(Beginning of Provided records)

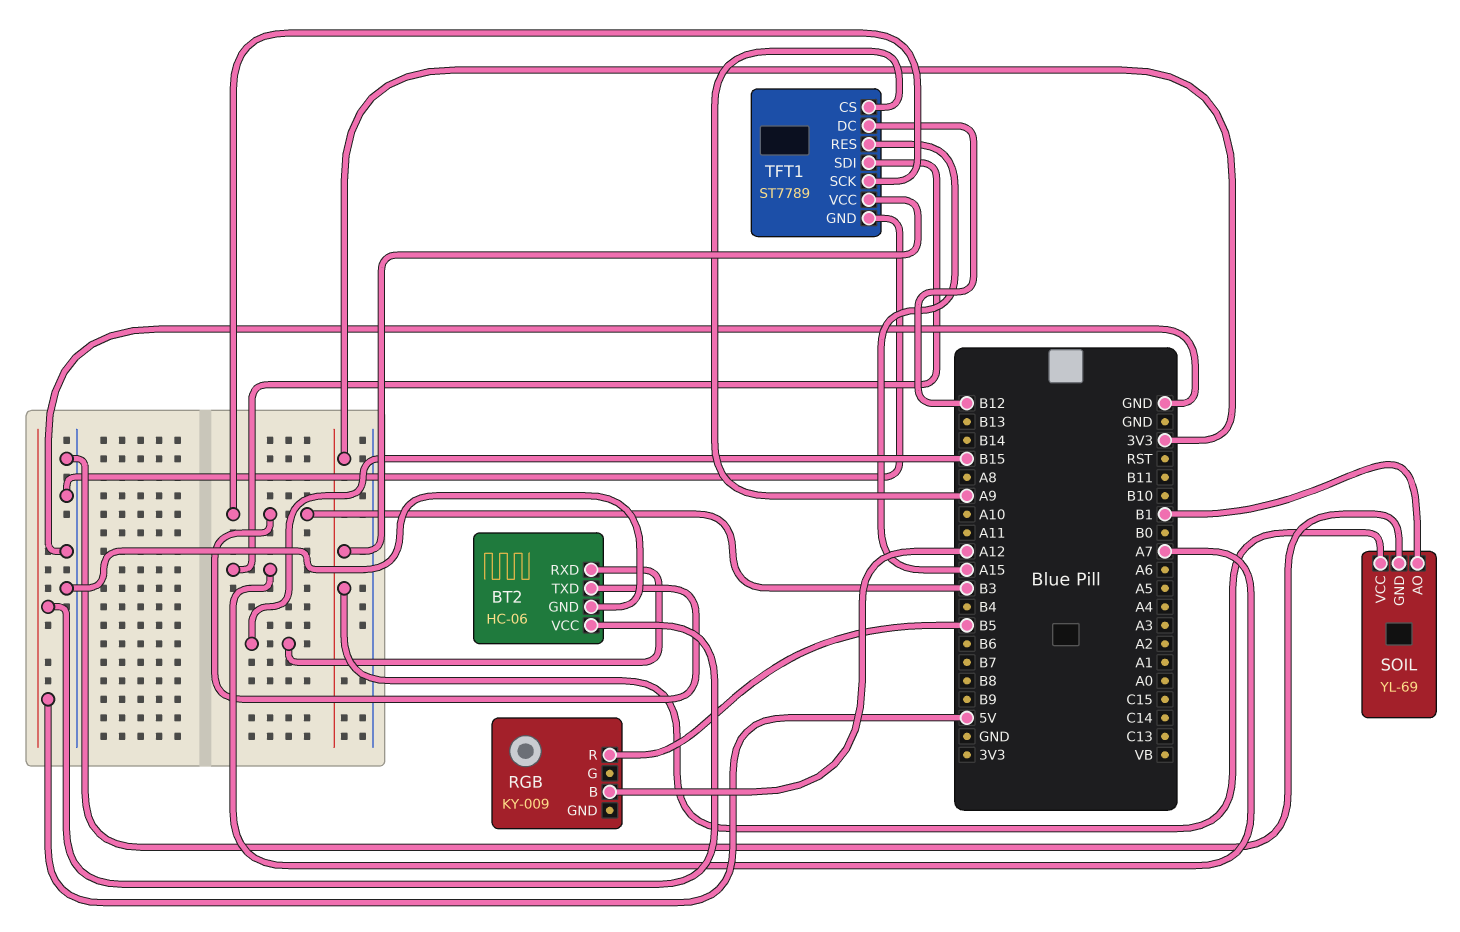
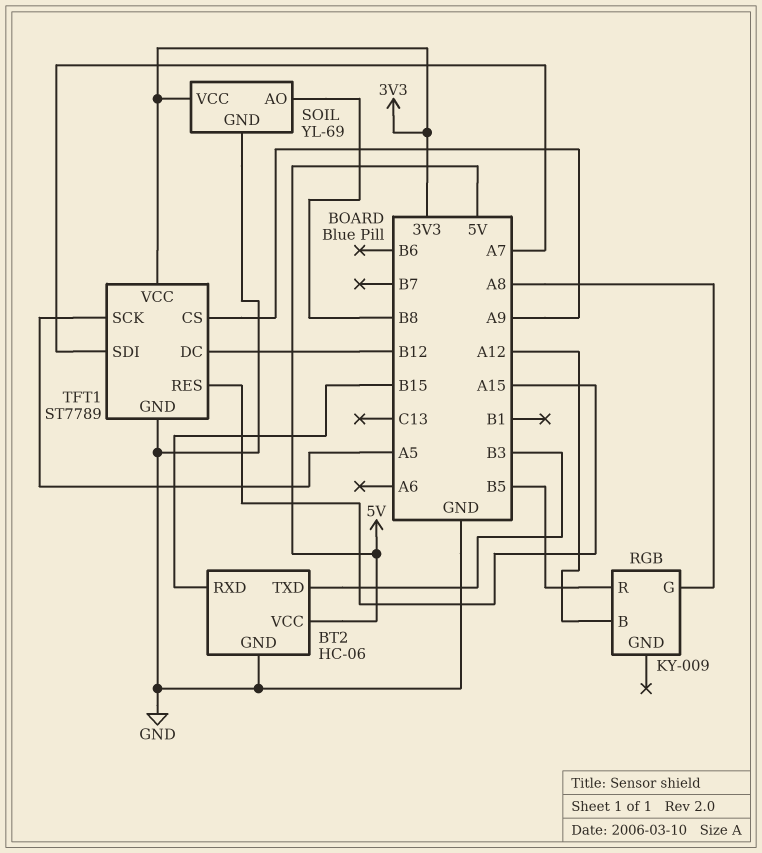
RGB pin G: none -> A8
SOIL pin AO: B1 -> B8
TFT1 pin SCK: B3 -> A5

(End of Provided records)
(Beginning of Provided records)

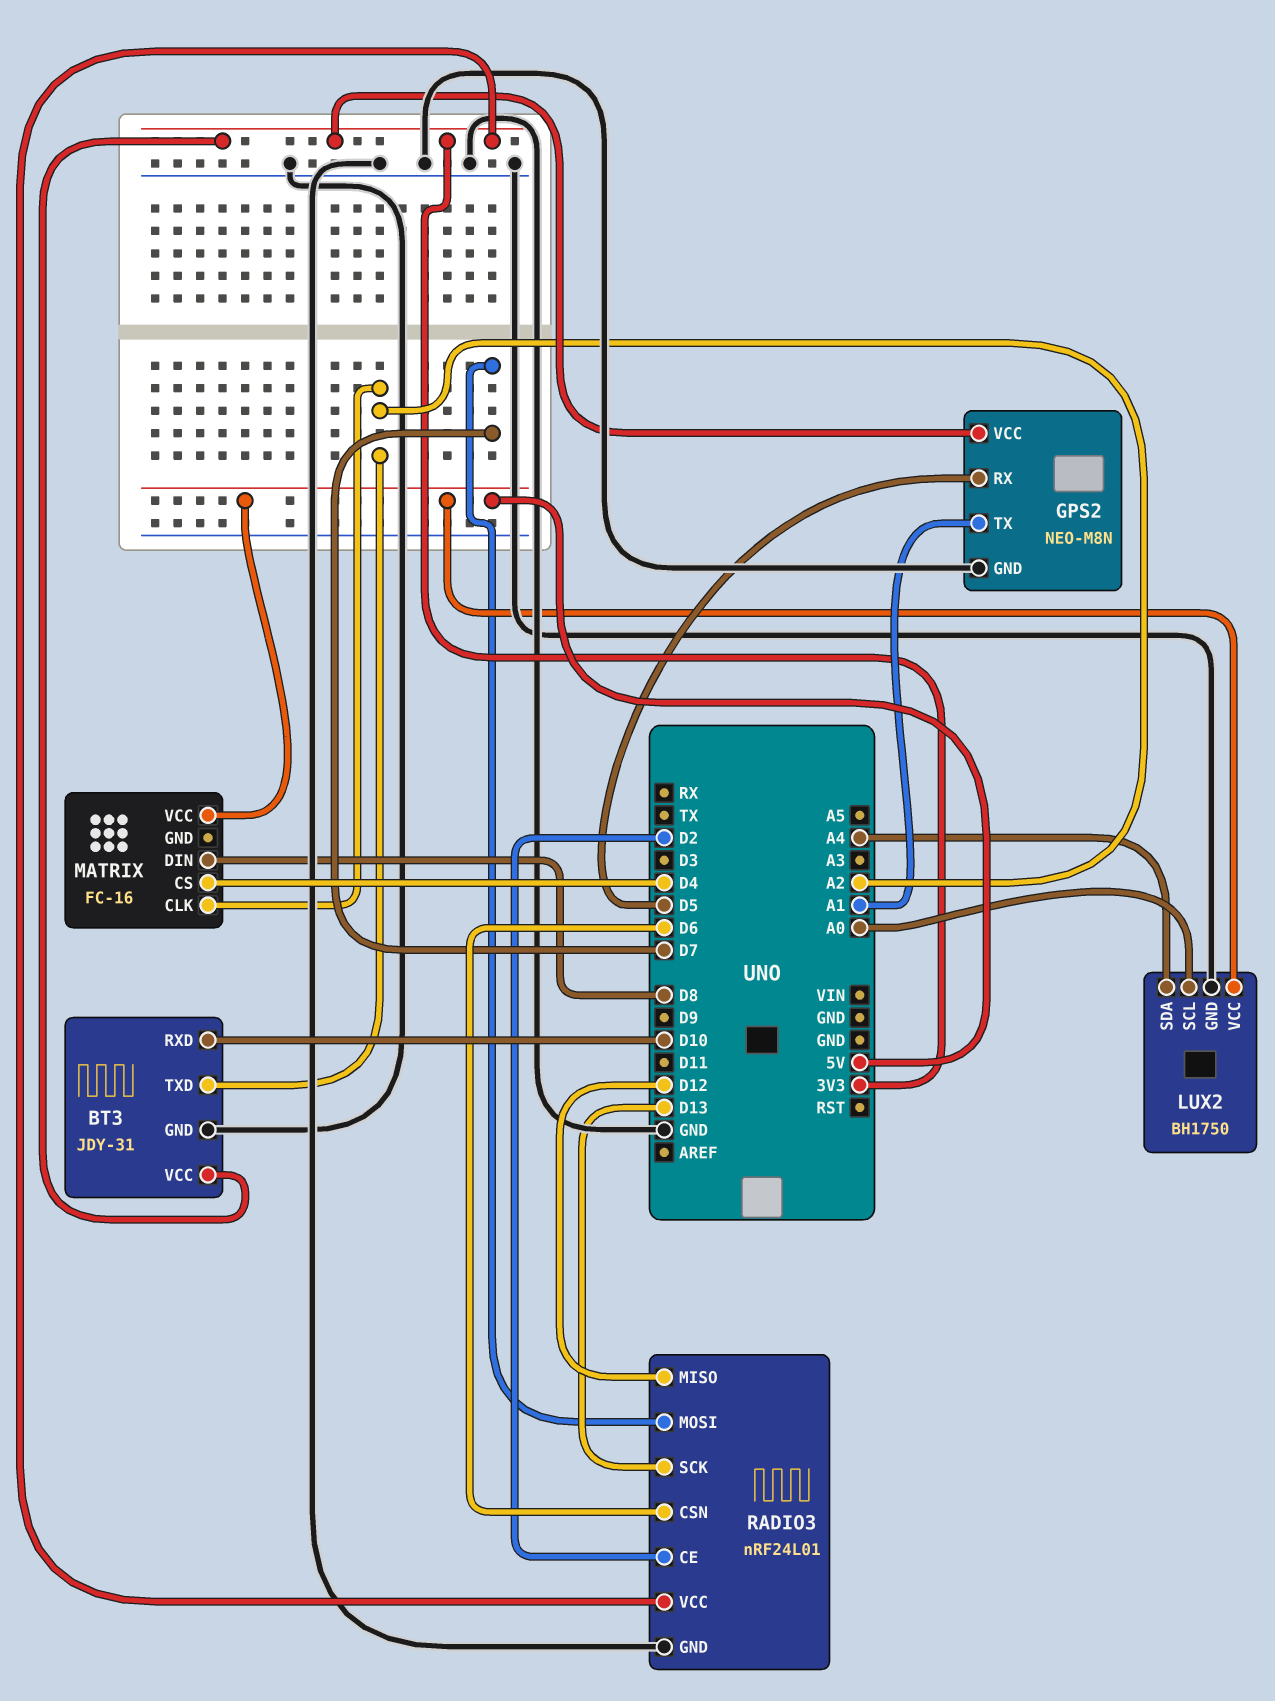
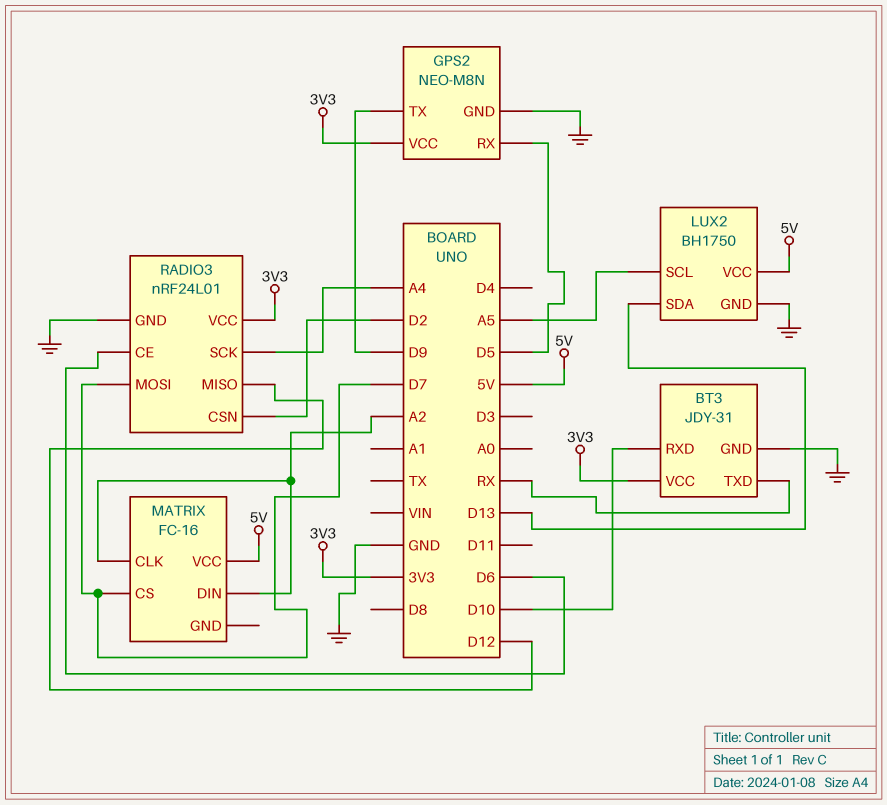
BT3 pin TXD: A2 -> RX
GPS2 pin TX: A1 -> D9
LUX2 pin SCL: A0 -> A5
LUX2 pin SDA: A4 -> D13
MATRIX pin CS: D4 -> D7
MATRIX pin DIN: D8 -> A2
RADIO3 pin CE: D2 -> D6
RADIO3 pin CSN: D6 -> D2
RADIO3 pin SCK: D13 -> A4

(End of Provided records)

Assignment:
From the listing above, pick out each line where the word "MATRIX" appears.

Output of the exercise:
MATRIX pin CS: D4 -> D7
MATRIX pin DIN: D8 -> A2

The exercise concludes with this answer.